What is needed here is an exact transcription of the entries that follow.
EXTRACTED INFORMATION section start
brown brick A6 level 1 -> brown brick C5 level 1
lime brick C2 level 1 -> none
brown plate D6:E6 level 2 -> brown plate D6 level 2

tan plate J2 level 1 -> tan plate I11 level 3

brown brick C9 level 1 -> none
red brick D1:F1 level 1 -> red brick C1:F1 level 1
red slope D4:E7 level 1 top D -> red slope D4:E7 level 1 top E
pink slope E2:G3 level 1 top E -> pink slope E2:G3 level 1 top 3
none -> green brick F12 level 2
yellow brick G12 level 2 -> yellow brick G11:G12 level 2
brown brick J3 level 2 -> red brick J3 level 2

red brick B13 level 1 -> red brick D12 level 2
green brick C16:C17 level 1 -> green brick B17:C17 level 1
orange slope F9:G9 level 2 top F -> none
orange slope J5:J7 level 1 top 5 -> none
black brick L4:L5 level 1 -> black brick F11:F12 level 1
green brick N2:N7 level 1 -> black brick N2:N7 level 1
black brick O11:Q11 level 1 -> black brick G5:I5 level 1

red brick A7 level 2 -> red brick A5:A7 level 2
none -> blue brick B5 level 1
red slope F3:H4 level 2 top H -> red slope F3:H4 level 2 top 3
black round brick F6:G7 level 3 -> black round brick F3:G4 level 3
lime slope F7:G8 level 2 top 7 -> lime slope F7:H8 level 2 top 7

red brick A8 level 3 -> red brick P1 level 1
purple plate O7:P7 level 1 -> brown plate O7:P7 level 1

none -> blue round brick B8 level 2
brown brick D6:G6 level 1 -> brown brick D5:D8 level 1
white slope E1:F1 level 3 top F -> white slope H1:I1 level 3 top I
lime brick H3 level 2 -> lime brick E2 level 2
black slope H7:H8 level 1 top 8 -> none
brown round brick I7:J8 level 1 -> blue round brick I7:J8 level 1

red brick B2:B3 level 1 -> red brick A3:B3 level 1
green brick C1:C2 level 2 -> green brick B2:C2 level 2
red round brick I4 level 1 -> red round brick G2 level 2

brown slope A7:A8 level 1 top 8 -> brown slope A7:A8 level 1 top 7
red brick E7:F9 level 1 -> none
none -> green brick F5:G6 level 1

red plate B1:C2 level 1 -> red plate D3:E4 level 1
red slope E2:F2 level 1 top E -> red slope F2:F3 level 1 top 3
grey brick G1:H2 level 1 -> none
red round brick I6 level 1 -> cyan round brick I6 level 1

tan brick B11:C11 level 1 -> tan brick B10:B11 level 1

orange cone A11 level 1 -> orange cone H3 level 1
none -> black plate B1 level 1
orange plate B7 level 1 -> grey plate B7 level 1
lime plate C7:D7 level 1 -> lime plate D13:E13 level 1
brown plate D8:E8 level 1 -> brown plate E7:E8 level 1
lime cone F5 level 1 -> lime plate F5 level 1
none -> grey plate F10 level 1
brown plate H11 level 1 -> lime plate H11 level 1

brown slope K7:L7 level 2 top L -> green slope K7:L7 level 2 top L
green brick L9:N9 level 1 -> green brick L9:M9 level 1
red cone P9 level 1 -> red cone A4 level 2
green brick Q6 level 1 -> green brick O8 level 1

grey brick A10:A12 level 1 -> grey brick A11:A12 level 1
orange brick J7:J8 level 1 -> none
EXTRACTED INFORMATION section end
● **ANSWER FOR THE TASK**
brown brick A6 level 1 -> brown brick C5 level 1
lime brick C2 level 1 -> none
brown plate D6:E6 level 2 -> brown plate D6 level 2

tan plate J2 level 1 -> tan plate I11 level 3

brown brick C9 level 1 -> none
red brick D1:F1 level 1 -> red brick C1:F1 level 1
red slope D4:E7 level 1 top D -> red slope D4:E7 level 1 top E
pink slope E2:G3 level 1 top E -> pink slope E2:G3 level 1 top 3
none -> green brick F12 level 2
yellow brick G12 level 2 -> yellow brick G11:G12 level 2
brown brick J3 level 2 -> red brick J3 level 2

red brick B13 level 1 -> red brick D12 level 2
green brick C16:C17 level 1 -> green brick B17:C17 level 1
orange slope F9:G9 level 2 top F -> none
orange slope J5:J7 level 1 top 5 -> none
black brick L4:L5 level 1 -> black brick F11:F12 level 1
green brick N2:N7 level 1 -> black brick N2:N7 level 1
black brick O11:Q11 level 1 -> black brick G5:I5 level 1

red brick A7 level 2 -> red brick A5:A7 level 2
none -> blue brick B5 level 1
red slope F3:H4 level 2 top H -> red slope F3:H4 level 2 top 3
black round brick F6:G7 level 3 -> black round brick F3:G4 level 3
lime slope F7:G8 level 2 top 7 -> lime slope F7:H8 level 2 top 7

red brick A8 level 3 -> red brick P1 level 1
purple plate O7:P7 level 1 -> brown plate O7:P7 level 1

none -> blue round brick B8 level 2
brown brick D6:G6 level 1 -> brown brick D5:D8 level 1
white slope E1:F1 level 3 top F -> white slope H1:I1 level 3 top I
lime brick H3 level 2 -> lime brick E2 level 2
black slope H7:H8 level 1 top 8 -> none
brown round brick I7:J8 level 1 -> blue round brick I7:J8 level 1

red brick B2:B3 level 1 -> red brick A3:B3 level 1
green brick C1:C2 level 2 -> green brick B2:C2 level 2
red round brick I4 level 1 -> red round brick G2 level 2

brown slope A7:A8 level 1 top 8 -> brown slope A7:A8 level 1 top 7
red brick E7:F9 level 1 -> none
none -> green brick F5:G6 level 1

red plate B1:C2 level 1 -> red plate D3:E4 level 1
red slope E2:F2 level 1 top E -> red slope F2:F3 level 1 top 3
grey brick G1:H2 level 1 -> none
red round brick I6 level 1 -> cyan round brick I6 level 1

tan brick B11:C11 level 1 -> tan brick B10:B11 level 1

orange cone A11 level 1 -> orange cone H3 level 1
none -> black plate B1 level 1
orange plate B7 level 1 -> grey plate B7 level 1
lime plate C7:D7 level 1 -> lime plate D13:E13 level 1
brown plate D8:E8 level 1 -> brown plate E7:E8 level 1
lime cone F5 level 1 -> lime plate F5 level 1
none -> grey plate F10 level 1
brown plate H11 level 1 -> lime plate H11 level 1

brown slope K7:L7 level 2 top L -> green slope K7:L7 level 2 top L
green brick L9:N9 level 1 -> green brick L9:M9 level 1
red cone P9 level 1 -> red cone A4 level 2
green brick Q6 level 1 -> green brick O8 level 1

grey brick A10:A12 level 1 -> grey brick A11:A12 level 1
orange brick J7:J8 level 1 -> none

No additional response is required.